## Start RECORD EXTRACTS

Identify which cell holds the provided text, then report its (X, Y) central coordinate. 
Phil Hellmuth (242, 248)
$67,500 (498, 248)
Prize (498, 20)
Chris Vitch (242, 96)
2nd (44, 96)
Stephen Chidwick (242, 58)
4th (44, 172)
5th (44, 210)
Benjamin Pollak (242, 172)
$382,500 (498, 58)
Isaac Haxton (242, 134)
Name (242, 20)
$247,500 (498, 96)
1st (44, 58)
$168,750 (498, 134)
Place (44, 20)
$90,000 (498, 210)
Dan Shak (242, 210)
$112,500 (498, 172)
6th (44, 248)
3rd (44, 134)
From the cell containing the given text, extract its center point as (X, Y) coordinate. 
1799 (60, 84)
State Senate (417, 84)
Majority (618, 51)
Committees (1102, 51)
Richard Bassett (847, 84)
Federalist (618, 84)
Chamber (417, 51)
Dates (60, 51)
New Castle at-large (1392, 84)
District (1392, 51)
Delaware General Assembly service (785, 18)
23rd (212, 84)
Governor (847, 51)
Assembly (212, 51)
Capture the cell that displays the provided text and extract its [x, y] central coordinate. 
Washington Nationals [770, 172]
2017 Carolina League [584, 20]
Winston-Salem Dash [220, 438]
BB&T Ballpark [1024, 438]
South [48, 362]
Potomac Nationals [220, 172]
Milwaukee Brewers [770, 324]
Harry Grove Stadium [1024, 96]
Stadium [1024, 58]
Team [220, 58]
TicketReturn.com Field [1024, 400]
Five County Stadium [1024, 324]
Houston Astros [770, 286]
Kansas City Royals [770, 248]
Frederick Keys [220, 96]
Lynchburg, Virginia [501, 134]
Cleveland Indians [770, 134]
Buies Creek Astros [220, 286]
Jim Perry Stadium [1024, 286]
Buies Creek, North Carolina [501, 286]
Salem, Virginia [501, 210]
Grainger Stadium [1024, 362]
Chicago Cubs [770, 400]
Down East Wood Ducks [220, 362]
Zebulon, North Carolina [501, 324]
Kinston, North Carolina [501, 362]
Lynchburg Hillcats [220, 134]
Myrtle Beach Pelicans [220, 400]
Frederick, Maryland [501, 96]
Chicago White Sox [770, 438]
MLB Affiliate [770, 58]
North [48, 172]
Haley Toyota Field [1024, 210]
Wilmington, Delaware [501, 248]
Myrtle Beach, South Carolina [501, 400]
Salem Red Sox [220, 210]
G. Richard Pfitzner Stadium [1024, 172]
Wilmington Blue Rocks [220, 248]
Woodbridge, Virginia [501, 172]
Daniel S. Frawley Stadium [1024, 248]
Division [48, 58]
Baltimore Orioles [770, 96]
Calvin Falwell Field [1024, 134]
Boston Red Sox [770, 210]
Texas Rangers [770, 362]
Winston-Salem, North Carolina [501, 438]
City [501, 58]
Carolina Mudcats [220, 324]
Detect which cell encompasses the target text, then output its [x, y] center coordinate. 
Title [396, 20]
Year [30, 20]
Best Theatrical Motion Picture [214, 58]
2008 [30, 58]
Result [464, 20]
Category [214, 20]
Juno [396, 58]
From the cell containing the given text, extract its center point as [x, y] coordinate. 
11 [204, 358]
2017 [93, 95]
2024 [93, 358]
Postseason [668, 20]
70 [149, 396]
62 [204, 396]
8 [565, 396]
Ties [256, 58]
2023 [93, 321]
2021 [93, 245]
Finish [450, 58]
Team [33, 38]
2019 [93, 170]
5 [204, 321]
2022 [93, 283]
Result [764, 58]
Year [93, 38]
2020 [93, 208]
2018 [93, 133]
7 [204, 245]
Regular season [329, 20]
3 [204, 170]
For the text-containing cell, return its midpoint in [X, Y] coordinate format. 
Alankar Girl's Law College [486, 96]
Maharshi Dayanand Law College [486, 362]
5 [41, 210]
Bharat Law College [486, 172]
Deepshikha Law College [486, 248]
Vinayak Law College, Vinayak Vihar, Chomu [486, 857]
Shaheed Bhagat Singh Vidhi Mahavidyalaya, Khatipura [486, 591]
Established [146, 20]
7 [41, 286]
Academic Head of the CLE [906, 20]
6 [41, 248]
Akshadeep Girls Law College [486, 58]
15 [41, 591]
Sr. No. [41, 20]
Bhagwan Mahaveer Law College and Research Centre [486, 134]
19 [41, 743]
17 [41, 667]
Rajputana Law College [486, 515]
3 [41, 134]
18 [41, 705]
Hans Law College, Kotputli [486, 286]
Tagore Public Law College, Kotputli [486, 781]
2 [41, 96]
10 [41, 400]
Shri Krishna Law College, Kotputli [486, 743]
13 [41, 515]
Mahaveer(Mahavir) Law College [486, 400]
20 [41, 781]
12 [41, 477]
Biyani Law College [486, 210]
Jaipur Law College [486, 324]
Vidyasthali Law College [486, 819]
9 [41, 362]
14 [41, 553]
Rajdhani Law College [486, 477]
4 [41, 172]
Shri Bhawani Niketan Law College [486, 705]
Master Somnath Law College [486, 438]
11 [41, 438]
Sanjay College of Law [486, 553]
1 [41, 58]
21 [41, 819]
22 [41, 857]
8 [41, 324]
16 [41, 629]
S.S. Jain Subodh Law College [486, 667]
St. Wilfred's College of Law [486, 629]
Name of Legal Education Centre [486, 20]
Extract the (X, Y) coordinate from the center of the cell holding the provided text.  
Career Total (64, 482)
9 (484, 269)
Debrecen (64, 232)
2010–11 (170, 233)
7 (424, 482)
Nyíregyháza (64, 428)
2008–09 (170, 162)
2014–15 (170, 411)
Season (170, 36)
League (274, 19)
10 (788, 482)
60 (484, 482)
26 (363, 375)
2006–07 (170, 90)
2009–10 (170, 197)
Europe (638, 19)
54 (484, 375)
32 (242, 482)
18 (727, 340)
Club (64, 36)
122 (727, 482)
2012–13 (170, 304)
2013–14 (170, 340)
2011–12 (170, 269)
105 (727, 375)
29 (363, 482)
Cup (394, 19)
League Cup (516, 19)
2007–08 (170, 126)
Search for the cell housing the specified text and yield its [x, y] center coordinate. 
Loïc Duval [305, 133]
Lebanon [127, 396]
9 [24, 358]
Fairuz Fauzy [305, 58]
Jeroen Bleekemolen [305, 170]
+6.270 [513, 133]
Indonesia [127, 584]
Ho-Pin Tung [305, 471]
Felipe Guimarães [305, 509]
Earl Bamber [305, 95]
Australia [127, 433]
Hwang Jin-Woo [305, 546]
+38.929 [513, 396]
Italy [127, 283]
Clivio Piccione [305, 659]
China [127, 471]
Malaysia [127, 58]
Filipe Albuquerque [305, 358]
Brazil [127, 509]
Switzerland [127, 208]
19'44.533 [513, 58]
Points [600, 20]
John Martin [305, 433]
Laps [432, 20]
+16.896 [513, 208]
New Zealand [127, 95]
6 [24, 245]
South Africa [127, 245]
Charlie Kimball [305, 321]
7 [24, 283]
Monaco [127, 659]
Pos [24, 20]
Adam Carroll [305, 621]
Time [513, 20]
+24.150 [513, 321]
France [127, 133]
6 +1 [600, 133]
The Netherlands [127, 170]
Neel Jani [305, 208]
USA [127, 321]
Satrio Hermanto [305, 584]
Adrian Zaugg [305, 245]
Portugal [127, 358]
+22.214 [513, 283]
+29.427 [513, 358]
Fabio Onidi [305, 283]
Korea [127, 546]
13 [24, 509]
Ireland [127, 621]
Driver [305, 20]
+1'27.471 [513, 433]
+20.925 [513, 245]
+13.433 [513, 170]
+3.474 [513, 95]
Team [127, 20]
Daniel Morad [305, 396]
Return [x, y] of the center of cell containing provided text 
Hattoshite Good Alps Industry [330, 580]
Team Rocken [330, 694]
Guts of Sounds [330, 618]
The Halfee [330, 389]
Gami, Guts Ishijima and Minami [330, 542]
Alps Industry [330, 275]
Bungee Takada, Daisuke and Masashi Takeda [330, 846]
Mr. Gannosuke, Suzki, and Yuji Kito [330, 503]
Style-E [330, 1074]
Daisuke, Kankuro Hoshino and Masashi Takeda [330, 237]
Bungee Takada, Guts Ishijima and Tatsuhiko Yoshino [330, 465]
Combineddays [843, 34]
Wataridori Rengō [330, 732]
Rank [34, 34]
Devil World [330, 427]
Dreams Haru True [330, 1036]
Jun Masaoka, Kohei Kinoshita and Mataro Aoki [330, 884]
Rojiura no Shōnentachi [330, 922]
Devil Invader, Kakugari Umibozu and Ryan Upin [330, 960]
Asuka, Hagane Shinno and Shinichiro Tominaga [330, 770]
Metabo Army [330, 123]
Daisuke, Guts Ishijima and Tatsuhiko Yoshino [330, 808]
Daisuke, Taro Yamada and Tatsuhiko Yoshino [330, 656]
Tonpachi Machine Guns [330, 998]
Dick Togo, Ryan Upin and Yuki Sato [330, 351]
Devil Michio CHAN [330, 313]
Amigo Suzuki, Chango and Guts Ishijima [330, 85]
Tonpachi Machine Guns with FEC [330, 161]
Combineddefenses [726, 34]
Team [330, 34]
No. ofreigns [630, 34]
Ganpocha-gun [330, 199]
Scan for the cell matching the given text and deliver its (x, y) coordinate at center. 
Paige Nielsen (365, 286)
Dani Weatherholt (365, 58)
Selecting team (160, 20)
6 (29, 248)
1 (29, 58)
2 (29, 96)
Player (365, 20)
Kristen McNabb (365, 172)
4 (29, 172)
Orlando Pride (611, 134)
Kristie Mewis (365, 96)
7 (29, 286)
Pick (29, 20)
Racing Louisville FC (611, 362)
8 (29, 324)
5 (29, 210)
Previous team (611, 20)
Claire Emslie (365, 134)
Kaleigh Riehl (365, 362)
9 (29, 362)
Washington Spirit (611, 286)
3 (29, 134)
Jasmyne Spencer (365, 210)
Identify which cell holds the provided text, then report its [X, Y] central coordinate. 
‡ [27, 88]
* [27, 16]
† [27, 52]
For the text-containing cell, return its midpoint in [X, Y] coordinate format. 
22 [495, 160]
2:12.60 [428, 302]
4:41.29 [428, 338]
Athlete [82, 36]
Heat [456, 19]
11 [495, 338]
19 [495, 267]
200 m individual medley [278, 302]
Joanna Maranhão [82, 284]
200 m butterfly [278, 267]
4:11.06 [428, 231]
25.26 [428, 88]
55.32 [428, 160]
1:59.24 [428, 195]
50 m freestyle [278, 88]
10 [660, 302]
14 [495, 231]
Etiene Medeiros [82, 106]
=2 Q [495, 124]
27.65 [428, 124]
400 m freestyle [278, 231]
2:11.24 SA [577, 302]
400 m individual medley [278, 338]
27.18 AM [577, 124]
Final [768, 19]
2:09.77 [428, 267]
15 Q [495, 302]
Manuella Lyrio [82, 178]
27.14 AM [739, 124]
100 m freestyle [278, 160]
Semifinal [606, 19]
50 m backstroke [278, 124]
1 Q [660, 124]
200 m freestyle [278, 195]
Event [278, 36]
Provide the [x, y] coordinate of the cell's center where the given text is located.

## End RECORD EXTRACTS

• **EXERCISE GOAL**: Swap "Stadium" for "Park" in the rows from the start of the rows through the line holding "Salem Red Sox [220, 210]", inclusive, and give back only those lines with everything else unchanged.

• **ANSWER TO THIS TASK**:
Identify which cell holds the provided text, then report its (X, Y) central coordinate. 
Phil Hellmuth (242, 248)
$67,500 (498, 248)
Prize (498, 20)
Chris Vitch (242, 96)
2nd (44, 96)
Stephen Chidwick (242, 58)
4th (44, 172)
5th (44, 210)
Benjamin Pollak (242, 172)
$382,500 (498, 58)
Isaac Haxton (242, 134)
Name (242, 20)
$247,500 (498, 96)
1st (44, 58)
$168,750 (498, 134)
Place (44, 20)
$90,000 (498, 210)
Dan Shak (242, 210)
$112,500 (498, 172)
6th (44, 248)
3rd (44, 134)
From the cell containing the given text, extract its center point as (X, Y) coordinate. 
1799 (60, 84)
State Senate (417, 84)
Majority (618, 51)
Committees (1102, 51)
Richard Bassett (847, 84)
Federalist (618, 84)
Chamber (417, 51)
Dates (60, 51)
New Castle at-large (1392, 84)
District (1392, 51)
Delaware General Assembly service (785, 18)
23rd (212, 84)
Governor (847, 51)
Assembly (212, 51)
Capture the cell that displays the provided text and extract its [x, y] central coordinate. 
Washington Nationals [770, 172]
2017 Carolina League [584, 20]
Winston-Salem Dash [220, 438]
BB&T Ballpark [1024, 438]
South [48, 362]
Potomac Nationals [220, 172]
Milwaukee Brewers [770, 324]
Harry Grove Park [1024, 96]
Park [1024, 58]
Team [220, 58]
TicketReturn.com Field [1024, 400]
Five County Park [1024, 324]
Houston Astros [770, 286]
Kansas City Royals [770, 248]
Frederick Keys [220, 96]
Lynchburg, Virginia [501, 134]
Cleveland Indians [770, 134]
Buies Creek Astros [220, 286]
Jim Perry Park [1024, 286]
Buies Creek, North Carolina [501, 286]
Salem, Virginia [501, 210]
Grainger Park [1024, 362]
Chicago Cubs [770, 400]
Down East Wood Ducks [220, 362]
Zebulon, North Carolina [501, 324]
Kinston, North Carolina [501, 362]
Lynchburg Hillcats [220, 134]
Myrtle Beach Pelicans [220, 400]
Frederick, Maryland [501, 96]
Chicago White Sox [770, 438]
MLB Affiliate [770, 58]
North [48, 172]
Haley Toyota Field [1024, 210]
Wilmington, Delaware [501, 248]
Myrtle Beach, South Carolina [501, 400]
Salem Red Sox [220, 210]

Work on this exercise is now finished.